━━━ DATA TO USE

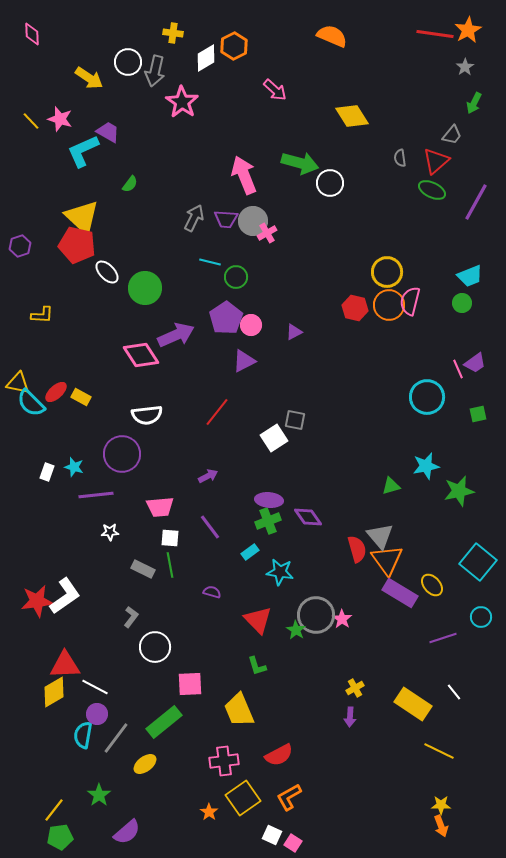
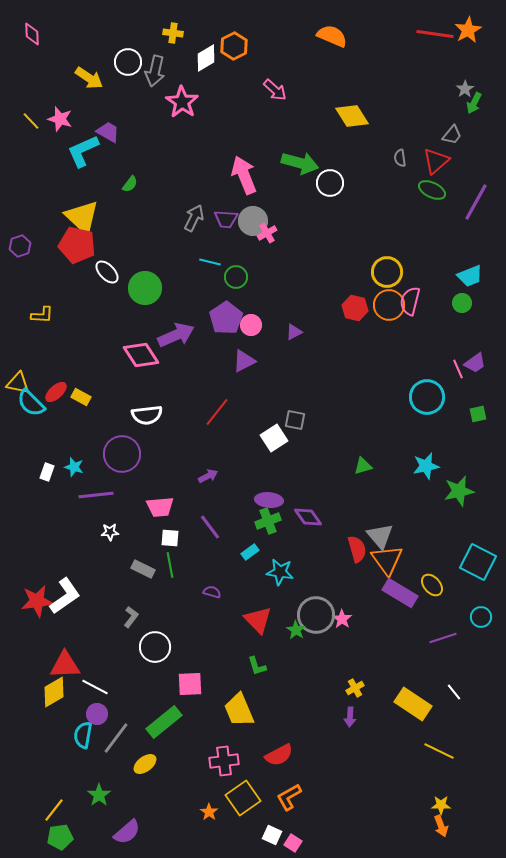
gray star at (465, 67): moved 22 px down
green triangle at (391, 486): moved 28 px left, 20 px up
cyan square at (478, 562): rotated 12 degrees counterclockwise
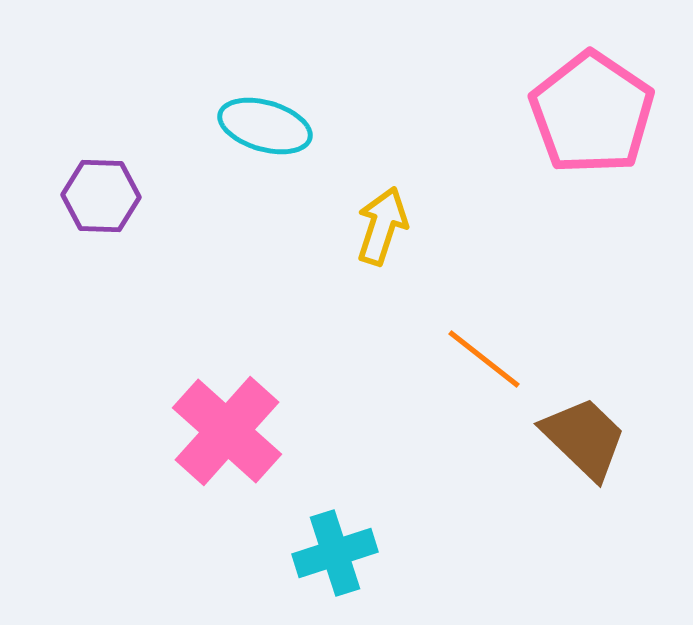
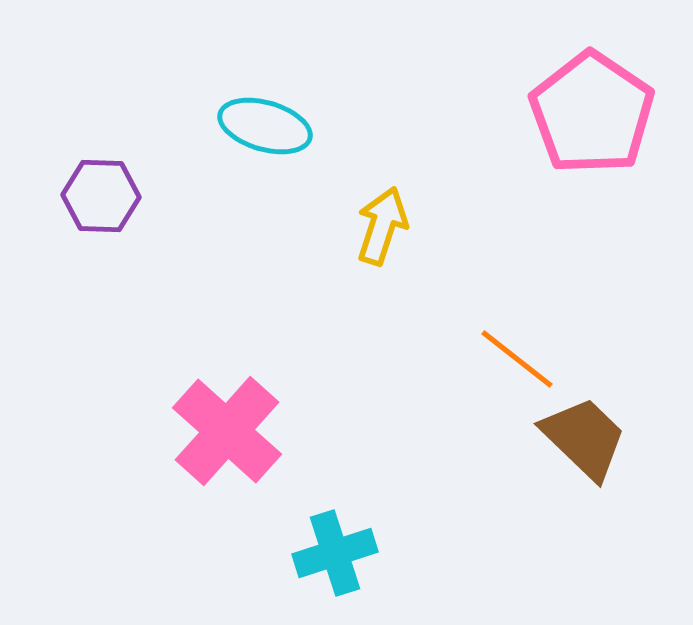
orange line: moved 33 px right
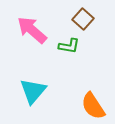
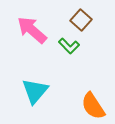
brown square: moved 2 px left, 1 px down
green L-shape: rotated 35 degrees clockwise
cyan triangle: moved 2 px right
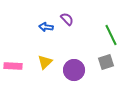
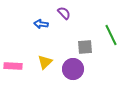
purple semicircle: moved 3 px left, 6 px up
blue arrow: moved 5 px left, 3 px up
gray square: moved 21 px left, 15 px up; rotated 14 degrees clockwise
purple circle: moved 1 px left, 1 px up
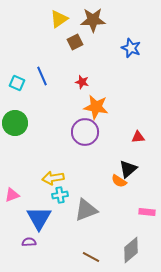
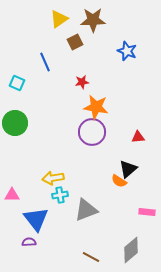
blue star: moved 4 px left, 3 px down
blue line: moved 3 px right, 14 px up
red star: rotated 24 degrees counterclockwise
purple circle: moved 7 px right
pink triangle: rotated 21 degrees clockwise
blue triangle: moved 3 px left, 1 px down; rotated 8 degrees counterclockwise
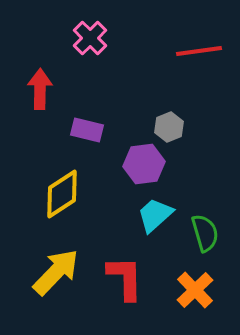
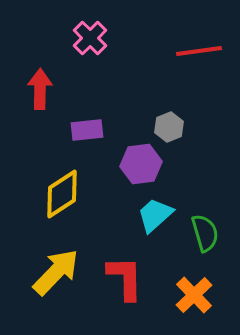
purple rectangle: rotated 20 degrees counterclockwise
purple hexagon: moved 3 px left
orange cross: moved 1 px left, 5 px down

━━━━━━

#### AIM OF THE TASK
Set down word for word the lines from the first entry through the line with "blue star: moved 4 px left, 3 px down", both included, omitting pictures.

#### TASK RESULT
gray star at (465, 67): moved 22 px down
green triangle at (391, 486): moved 28 px left, 20 px up
cyan square at (478, 562): rotated 12 degrees counterclockwise
orange line: moved 33 px right
brown square: moved 2 px left, 1 px down
green L-shape: rotated 35 degrees clockwise
cyan triangle: moved 2 px right
purple semicircle: moved 3 px left, 6 px up
blue arrow: moved 5 px left, 3 px up
gray square: moved 21 px left, 15 px up; rotated 14 degrees clockwise
purple circle: moved 1 px left, 1 px up
blue star: moved 4 px left, 3 px down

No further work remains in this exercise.